» Directions
Produce a verbatim transcript of the entries below, excluding pictures.

··· Provided records

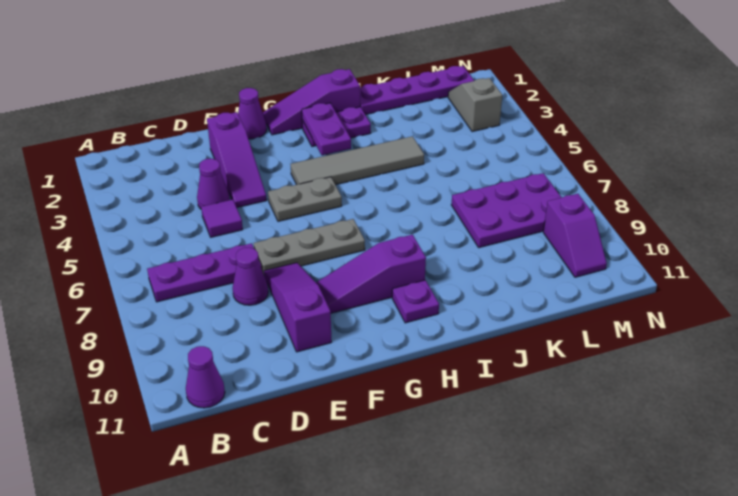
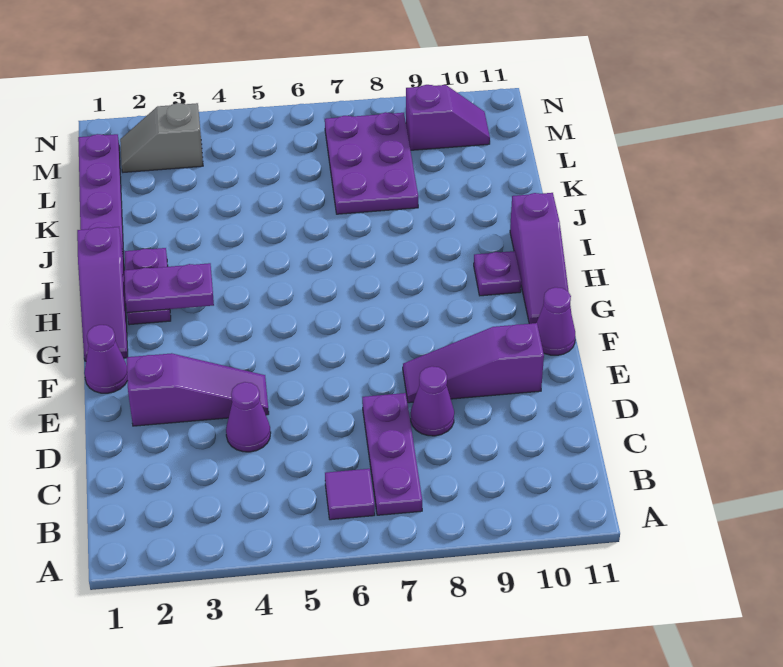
purple cone B11 level 1 -> purple cone F11 level 1
purple tile D5 level 1 -> purple tile B6 level 1
grey plate E7:G7 level 1 -> none
grey plate F5:G5 level 1 -> none
purple slope F9:H9 level 1 top H -> purple slope G11:I11 level 1 top I
grey tile G4:J4 level 1 -> none

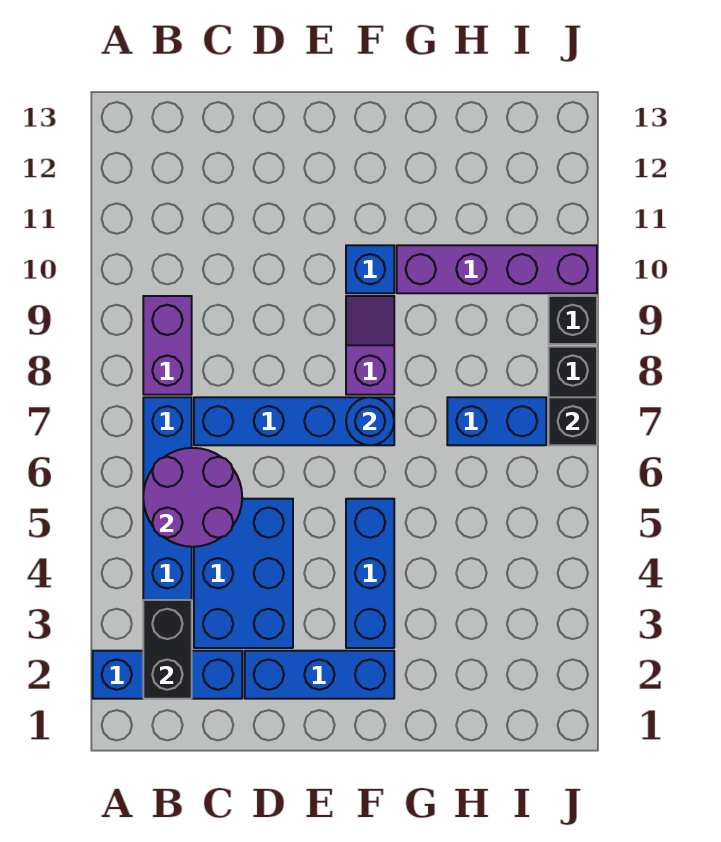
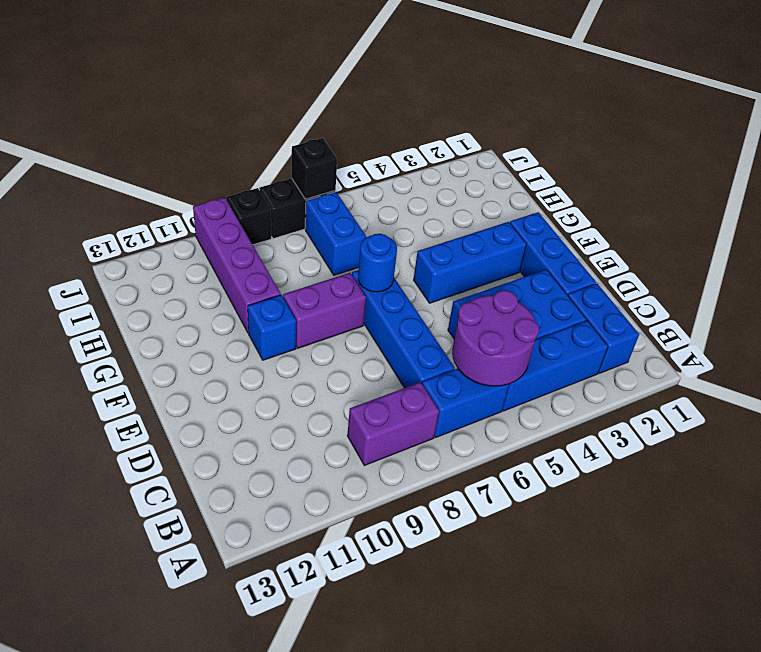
blue brick A2:C2 level 1 -> blue brick B2:C2 level 1
black brick B2:B3 level 2 -> none
purple slope F8:F9 level 1 top 8 -> purple brick F8:F9 level 1

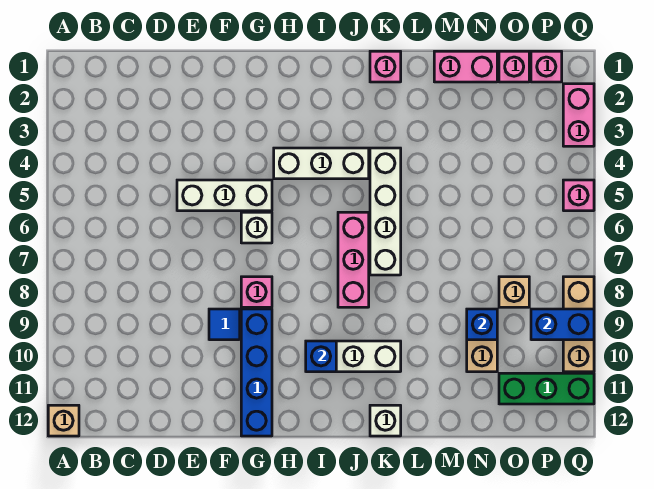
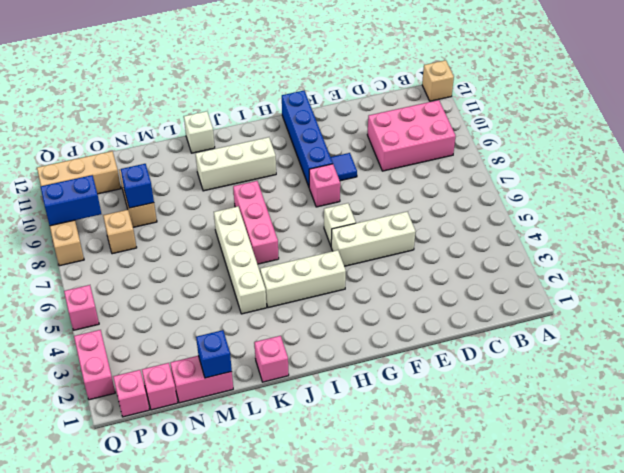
none -> pink brick B9:D10 level 1
blue brick I10 level 2 -> blue brick M1 level 2
green brick O11:Q11 level 1 -> tan brick O11:Q11 level 1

······

» Expected answer
purple cone B11 level 1 -> purple cone F11 level 1
purple tile D5 level 1 -> purple tile B6 level 1
grey plate E7:G7 level 1 -> none
grey plate F5:G5 level 1 -> none
purple slope F9:H9 level 1 top H -> purple slope G11:I11 level 1 top I
grey tile G4:J4 level 1 -> none

blue brick A2:C2 level 1 -> blue brick B2:C2 level 1
black brick B2:B3 level 2 -> none
purple slope F8:F9 level 1 top 8 -> purple brick F8:F9 level 1

none -> pink brick B9:D10 level 1
blue brick I10 level 2 -> blue brick M1 level 2
green brick O11:Q11 level 1 -> tan brick O11:Q11 level 1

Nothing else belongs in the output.